(TASK BRIEF) In the listing below, find the line holding "(333, 841) = (86, 392): green" and the line holding "(795, 383) = (814, 476): red". Write out those two lines and all lines between, exactly, and nothing more.

(DATA PROVIDED)
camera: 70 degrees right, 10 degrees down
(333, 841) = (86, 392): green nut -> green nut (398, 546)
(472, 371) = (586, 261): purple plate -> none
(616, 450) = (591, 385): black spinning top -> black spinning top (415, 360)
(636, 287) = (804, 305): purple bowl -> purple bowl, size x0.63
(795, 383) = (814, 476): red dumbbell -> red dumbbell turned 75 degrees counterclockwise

==

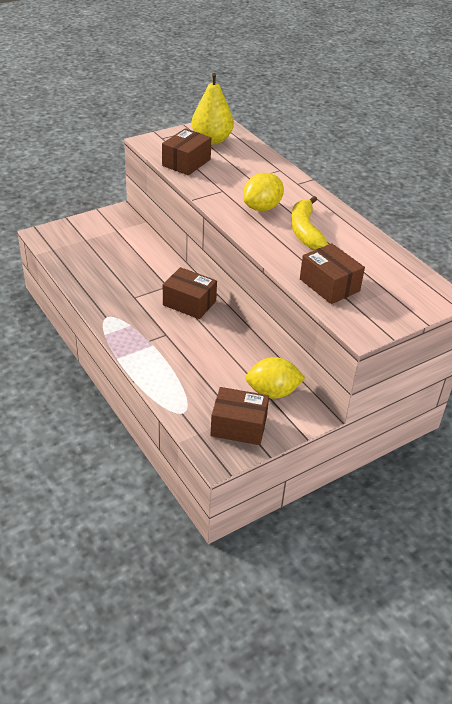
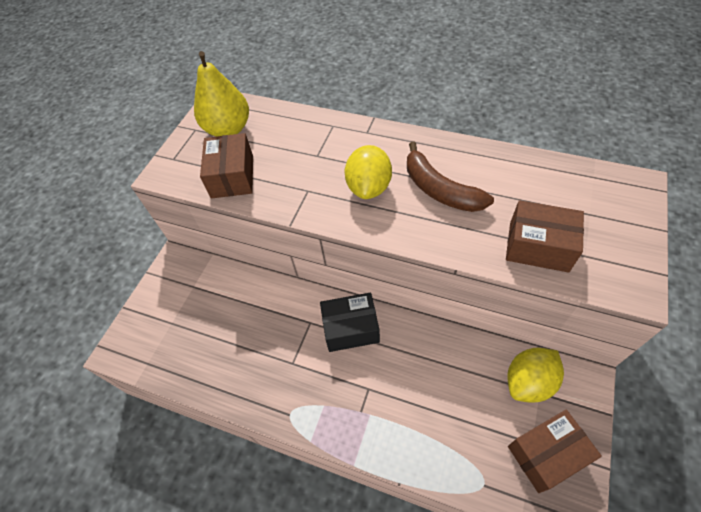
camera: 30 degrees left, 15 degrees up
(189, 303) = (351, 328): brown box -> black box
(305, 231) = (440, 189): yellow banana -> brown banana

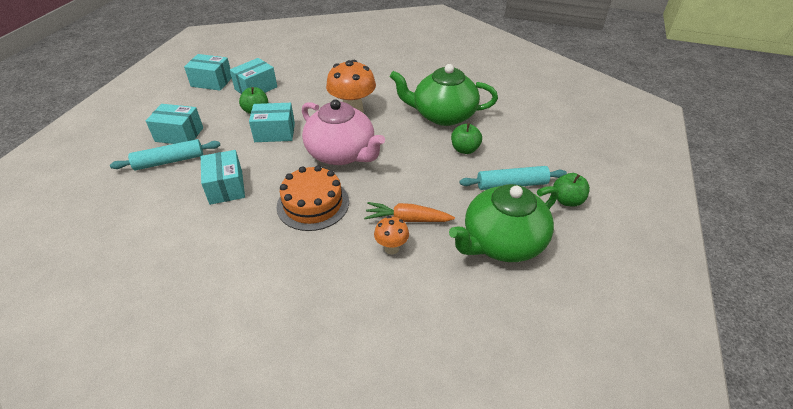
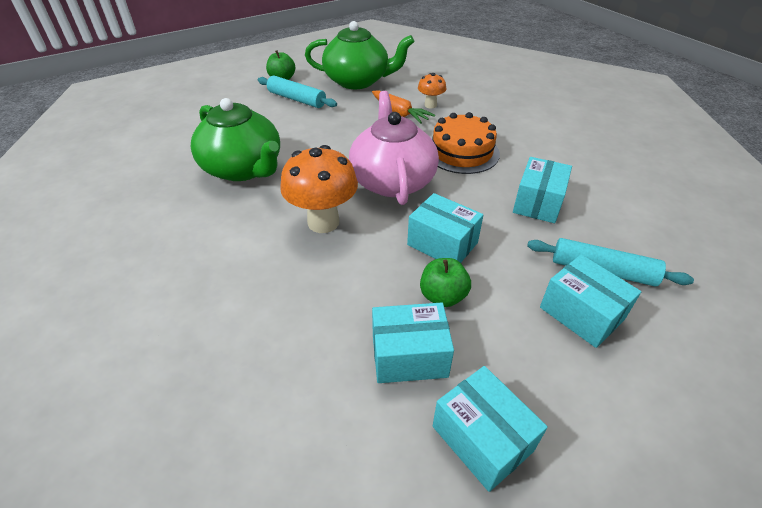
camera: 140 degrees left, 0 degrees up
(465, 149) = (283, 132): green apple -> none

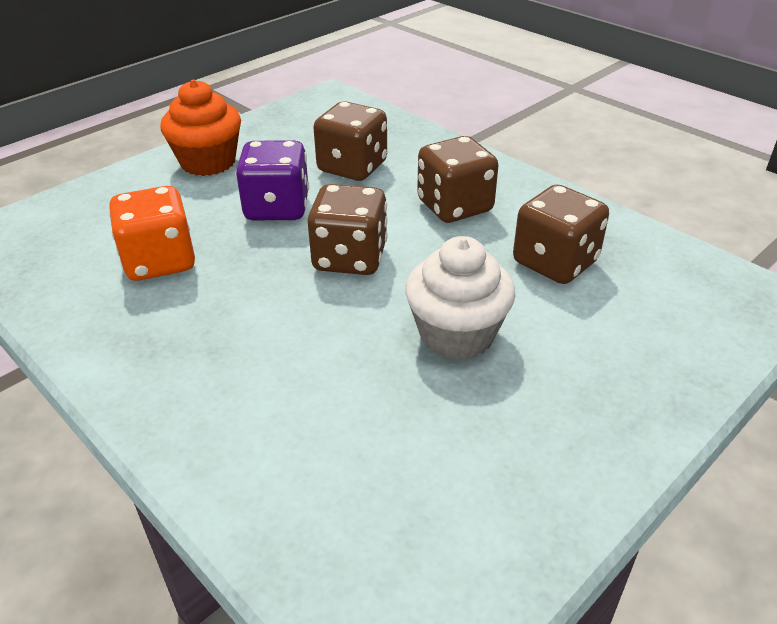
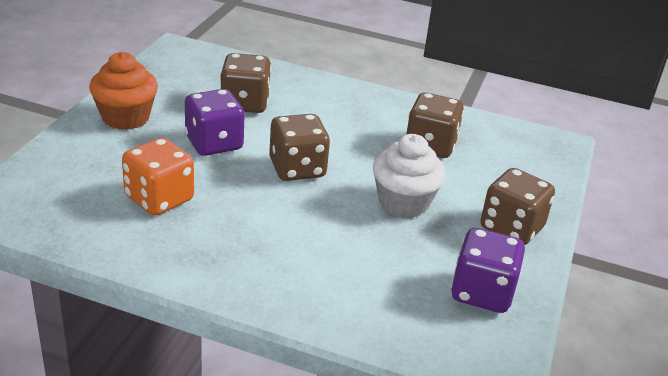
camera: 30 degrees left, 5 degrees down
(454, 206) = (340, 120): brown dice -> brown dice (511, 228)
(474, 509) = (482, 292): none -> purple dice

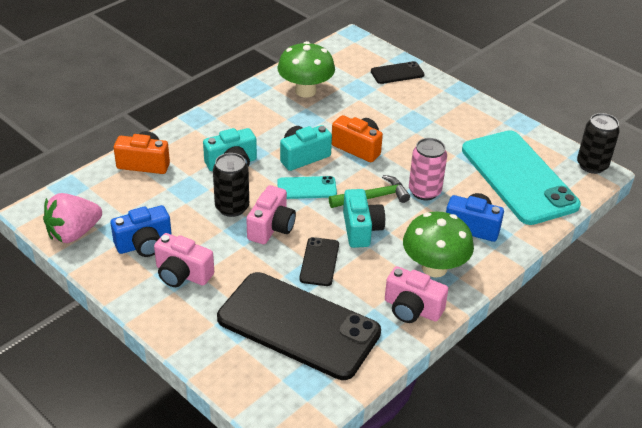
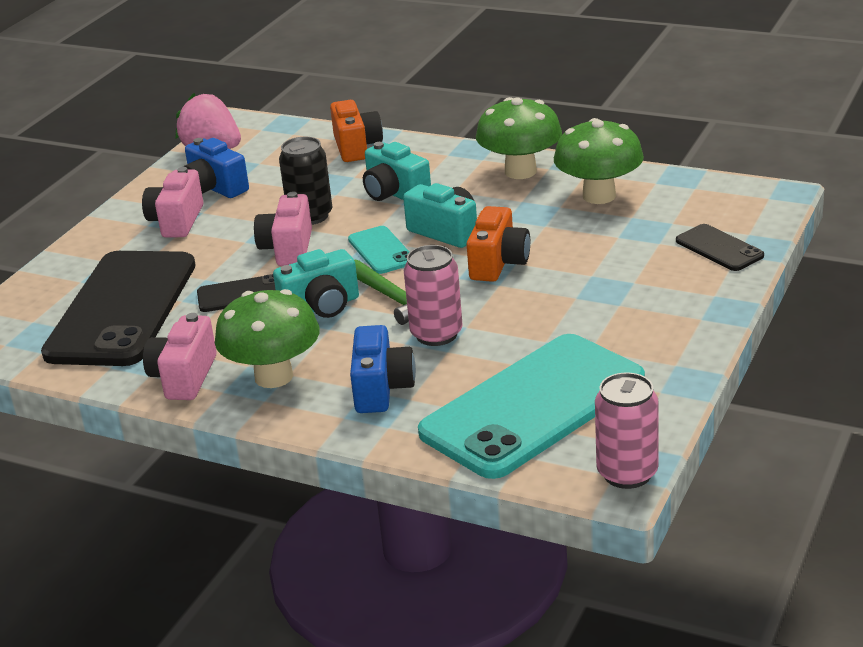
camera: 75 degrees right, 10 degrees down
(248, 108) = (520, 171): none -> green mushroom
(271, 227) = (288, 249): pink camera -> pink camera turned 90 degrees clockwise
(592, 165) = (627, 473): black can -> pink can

(ANSWER FOR THIS EXERCISE)
(333, 841) = (86, 392): green nut -> green nut (398, 546)
(472, 371) = (586, 261): purple plate -> none
(616, 450) = (591, 385): black spinning top -> black spinning top (415, 360)
(636, 287) = (804, 305): purple bowl -> purple bowl, size x0.63
(795, 383) = (814, 476): red dumbbell -> red dumbbell turned 75 degrees counterclockwise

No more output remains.